▶ [Task statement] Nothing but the lines from the one containing "IMU1 pin INT: D0 -> TX" to the end of the records that follow should be transcribed, each exactly, with the pictures left out.

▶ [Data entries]
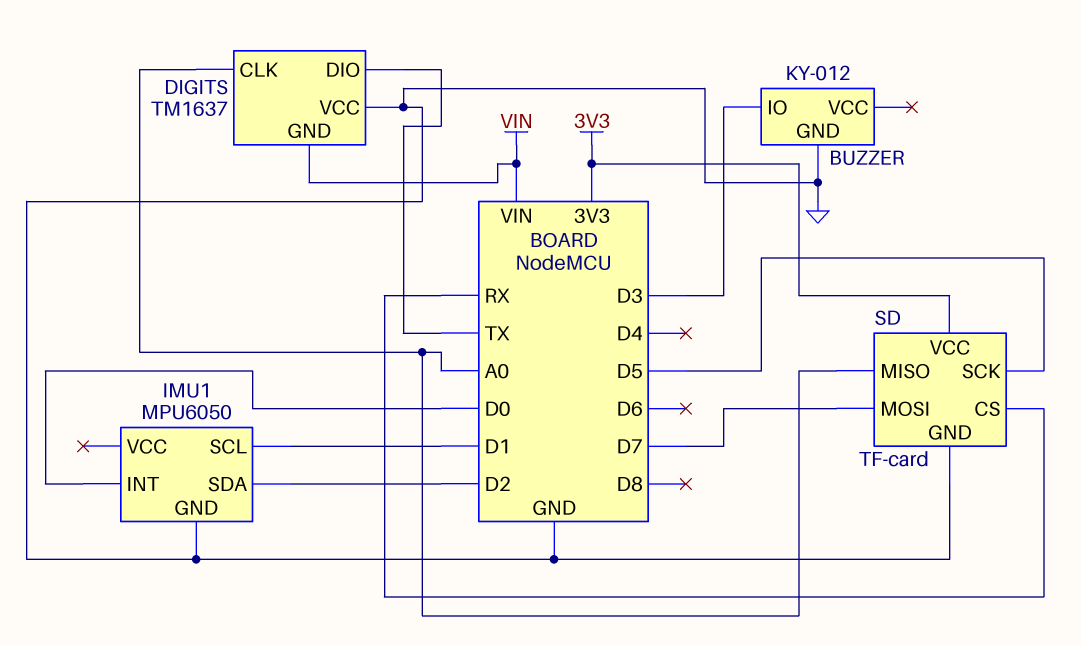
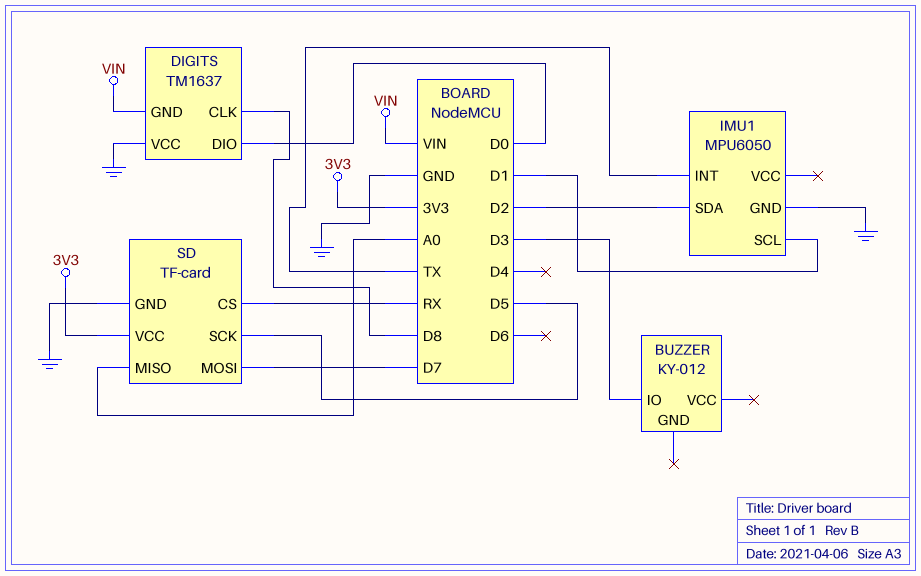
BUZZER pin GND: GND -> none
DIGITS pin CLK: A0 -> D8
DIGITS pin DIO: TX -> D0
IMU1 pin INT: D0 -> TX

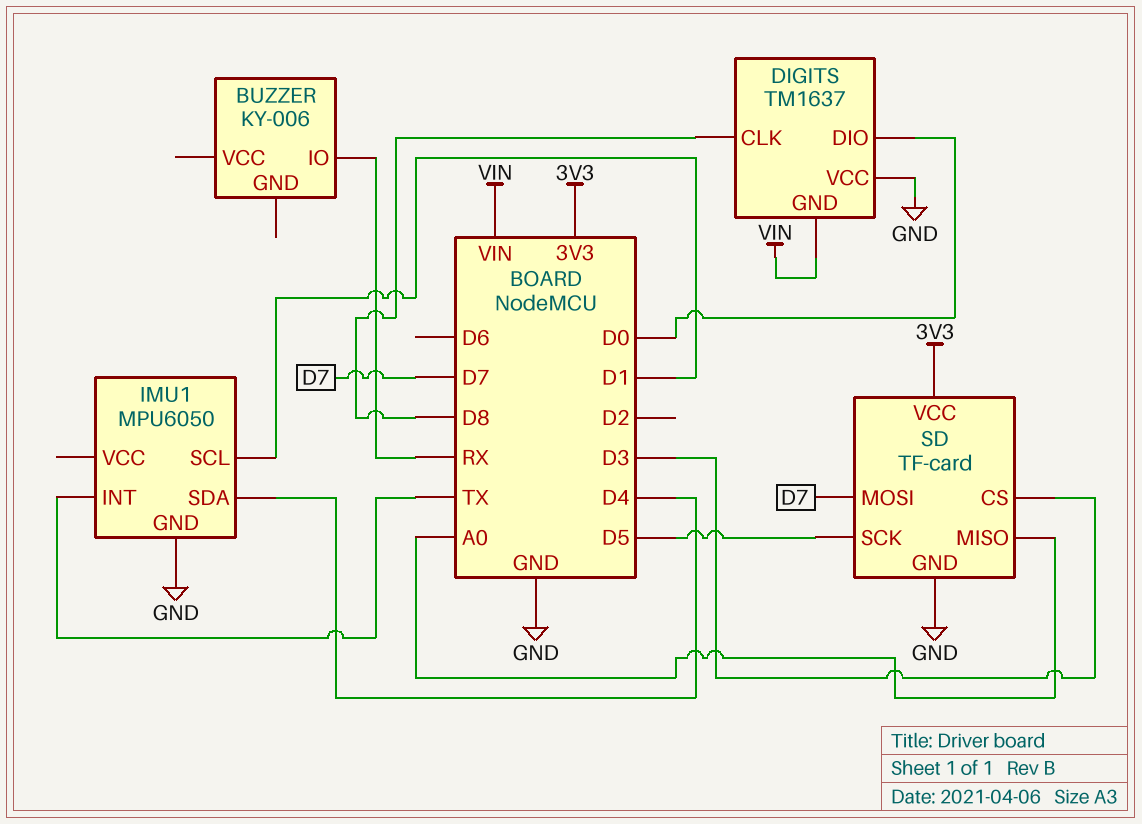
BUZZER: KY-012 -> KY-006
BUZZER pin IO: D3 -> RX
IMU1 pin SDA: D2 -> D4
SD pin CS: RX -> D3

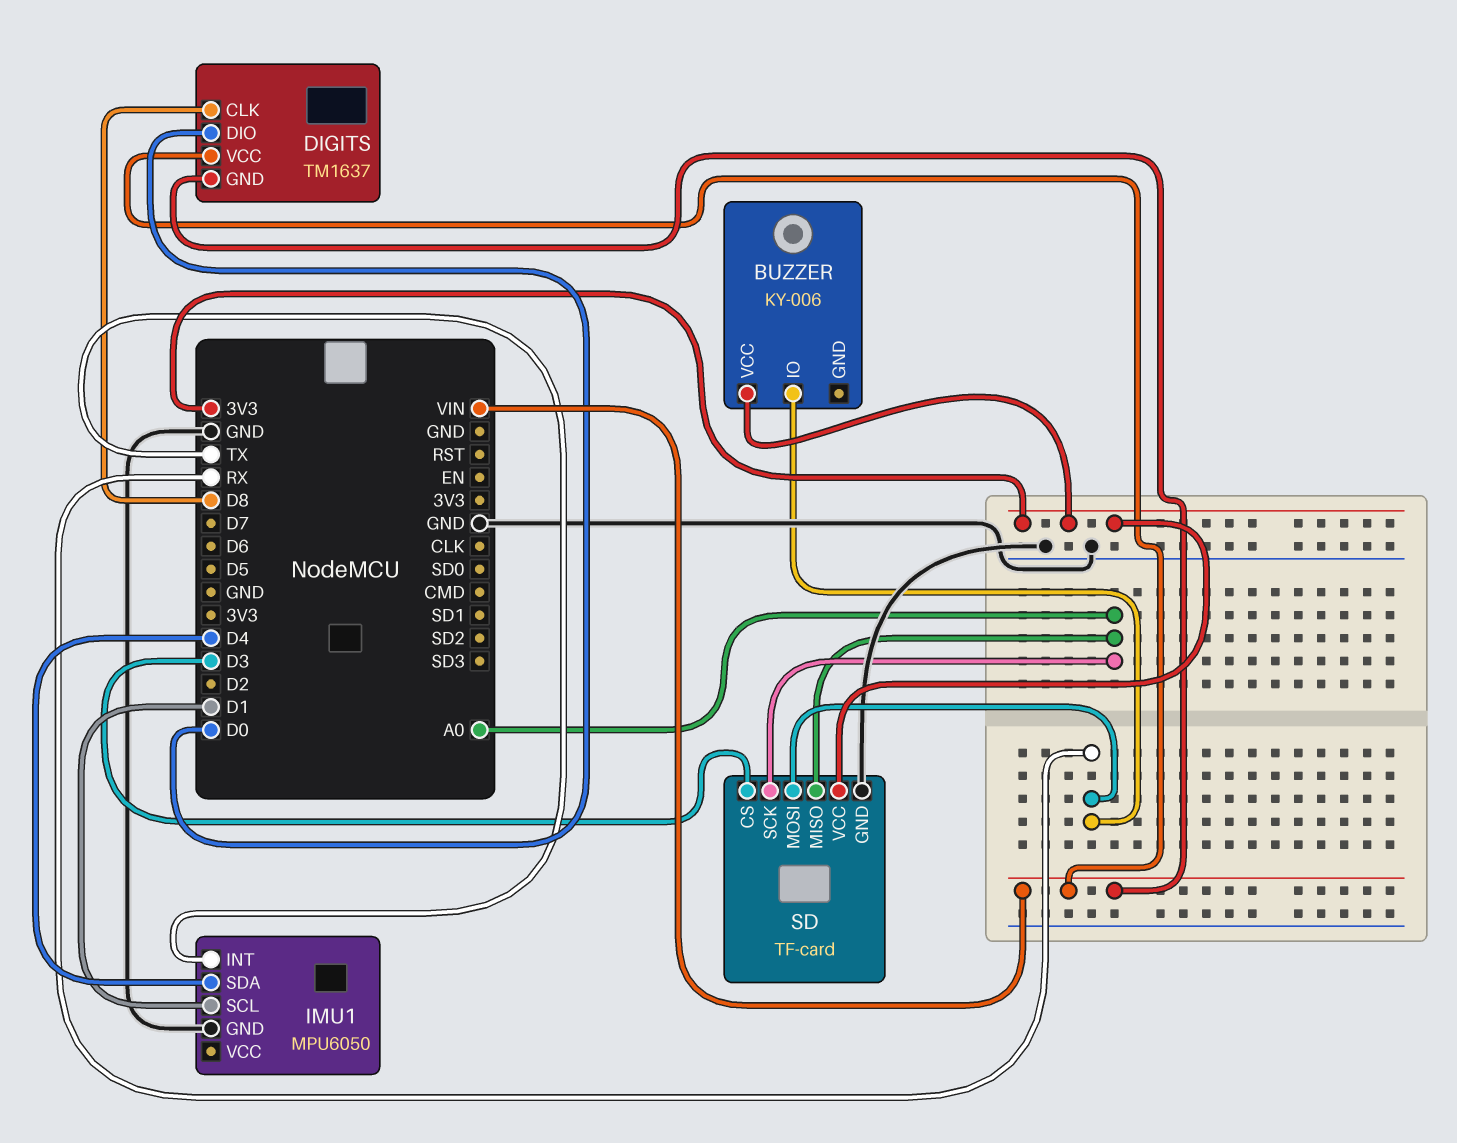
BUZZER pin VCC: none -> 3V3
DIGITS pin VCC: GND -> VIN
SD pin MOSI: D7 -> RX
SD pin SCK: D5 -> A0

▶ [Solution for this task]
IMU1 pin INT: D0 -> TX

BUZZER: KY-012 -> KY-006
BUZZER pin IO: D3 -> RX
IMU1 pin SDA: D2 -> D4
SD pin CS: RX -> D3

BUZZER pin VCC: none -> 3V3
DIGITS pin VCC: GND -> VIN
SD pin MOSI: D7 -> RX
SD pin SCK: D5 -> A0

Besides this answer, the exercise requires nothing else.